INFORMATIONS AFFICHÉES
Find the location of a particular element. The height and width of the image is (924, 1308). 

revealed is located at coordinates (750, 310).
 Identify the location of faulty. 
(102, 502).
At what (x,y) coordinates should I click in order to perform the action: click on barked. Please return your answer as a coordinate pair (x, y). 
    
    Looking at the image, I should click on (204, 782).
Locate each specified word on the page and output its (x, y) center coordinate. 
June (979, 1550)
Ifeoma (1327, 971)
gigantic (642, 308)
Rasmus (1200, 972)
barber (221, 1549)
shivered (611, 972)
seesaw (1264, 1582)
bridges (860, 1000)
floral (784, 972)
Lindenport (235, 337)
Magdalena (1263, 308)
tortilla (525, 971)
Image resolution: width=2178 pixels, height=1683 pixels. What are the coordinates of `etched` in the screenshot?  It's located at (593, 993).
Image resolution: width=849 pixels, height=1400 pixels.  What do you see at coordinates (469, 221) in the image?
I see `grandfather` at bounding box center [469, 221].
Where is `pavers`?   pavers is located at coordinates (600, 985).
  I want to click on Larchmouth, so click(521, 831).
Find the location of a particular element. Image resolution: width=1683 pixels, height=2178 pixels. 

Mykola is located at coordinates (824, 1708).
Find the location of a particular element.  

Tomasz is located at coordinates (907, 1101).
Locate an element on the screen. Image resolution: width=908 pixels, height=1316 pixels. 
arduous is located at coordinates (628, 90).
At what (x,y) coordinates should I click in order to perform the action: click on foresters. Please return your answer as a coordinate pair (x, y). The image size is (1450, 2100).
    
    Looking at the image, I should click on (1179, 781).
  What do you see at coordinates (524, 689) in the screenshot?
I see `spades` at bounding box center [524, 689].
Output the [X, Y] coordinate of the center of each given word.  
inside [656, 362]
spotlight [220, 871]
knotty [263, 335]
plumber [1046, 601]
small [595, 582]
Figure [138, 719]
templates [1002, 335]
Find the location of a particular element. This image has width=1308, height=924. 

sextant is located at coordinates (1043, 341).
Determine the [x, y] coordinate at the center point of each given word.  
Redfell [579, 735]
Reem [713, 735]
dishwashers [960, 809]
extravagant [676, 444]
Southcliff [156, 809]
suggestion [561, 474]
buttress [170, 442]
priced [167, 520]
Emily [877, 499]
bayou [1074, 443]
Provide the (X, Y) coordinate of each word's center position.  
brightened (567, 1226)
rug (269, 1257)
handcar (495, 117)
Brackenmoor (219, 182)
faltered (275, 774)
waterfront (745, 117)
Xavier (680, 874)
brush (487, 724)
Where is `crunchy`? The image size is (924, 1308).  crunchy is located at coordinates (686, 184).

VOS INSTRUCTIONS
Repérez dans le listing chaque ligne contenant la chaîne « action » et recopiez-la intégralement. La casse compte.

RÉPONSE FINALE
At what (x,y) coordinates should I click in order to perform the action: click on barked. Please return your answer as a coordinate pair (x, y). 
At what (x,y) coordinates should I click in order to perform the action: click on foresters. Please return your answer as a coordinate pair (x, y). The image size is (1450, 2100).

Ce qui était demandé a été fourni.